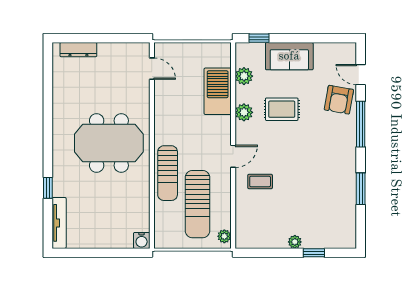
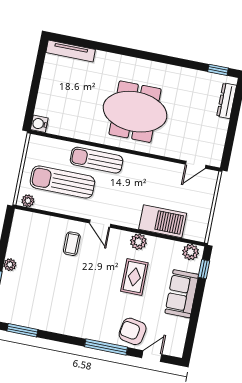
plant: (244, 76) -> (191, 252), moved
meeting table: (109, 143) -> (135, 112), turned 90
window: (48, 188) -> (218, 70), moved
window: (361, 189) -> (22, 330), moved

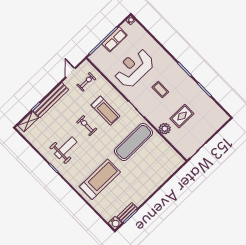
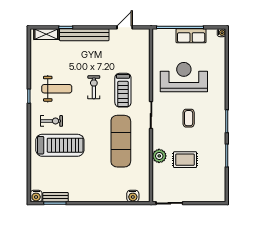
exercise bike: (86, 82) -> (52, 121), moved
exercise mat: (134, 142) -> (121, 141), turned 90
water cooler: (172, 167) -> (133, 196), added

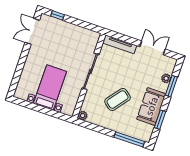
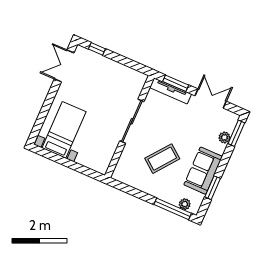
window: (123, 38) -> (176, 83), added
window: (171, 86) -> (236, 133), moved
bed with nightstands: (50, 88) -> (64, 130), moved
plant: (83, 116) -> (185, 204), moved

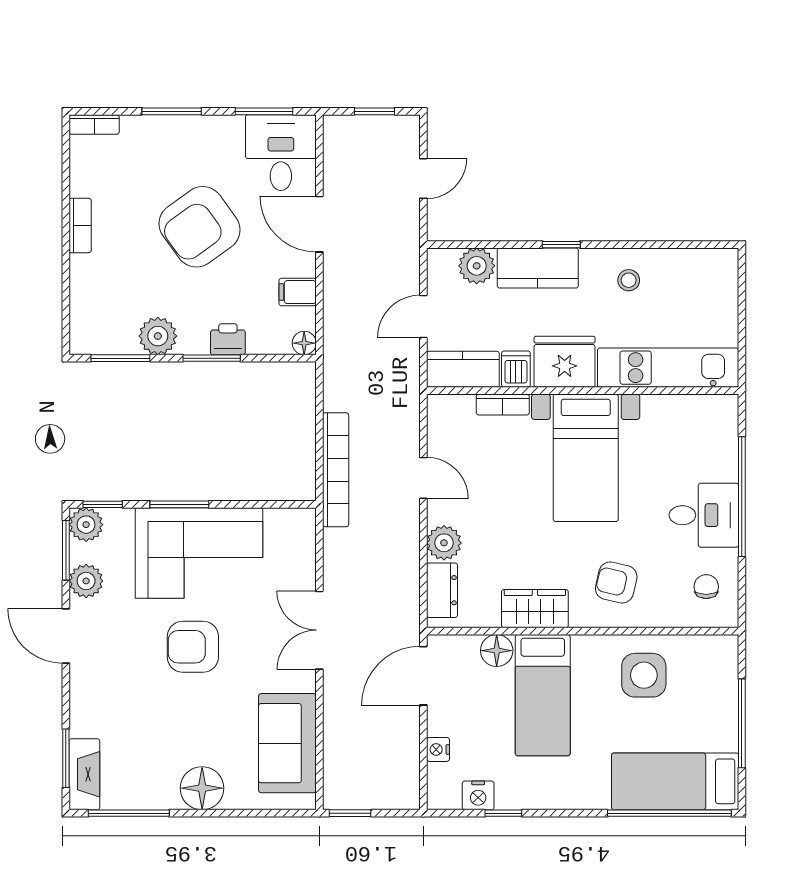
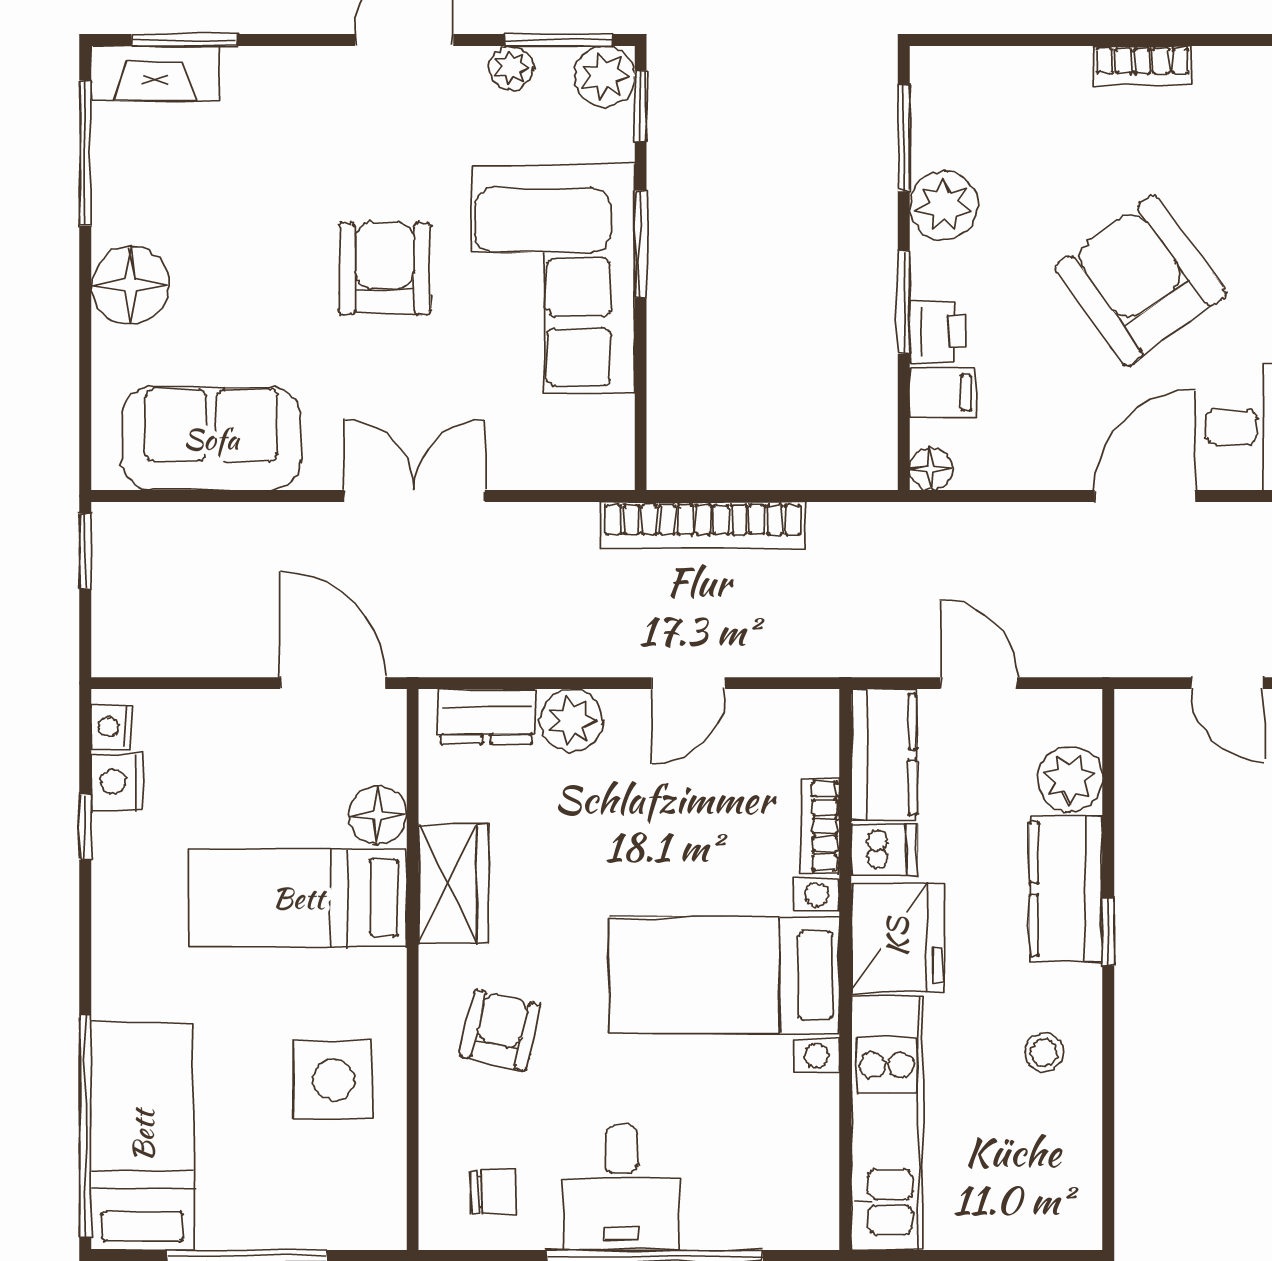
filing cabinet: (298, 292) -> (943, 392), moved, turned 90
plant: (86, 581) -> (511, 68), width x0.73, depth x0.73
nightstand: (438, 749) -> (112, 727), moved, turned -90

## WHAT THE TASK ASKS
Set down exactly, and only, the lines from the one containing "bed with nightstands: (50, 88)" through the last line of the entries. Pictures do not belong in the copy.

## RESULT OF THE EXERCISE
bed with nightstands: (50, 88) -> (64, 130), moved
plant: (83, 116) -> (185, 204), moved

filing cabinet: (298, 292) -> (943, 392), moved, turned 90
plant: (86, 581) -> (511, 68), width x0.73, depth x0.73
nightstand: (438, 749) -> (112, 727), moved, turned -90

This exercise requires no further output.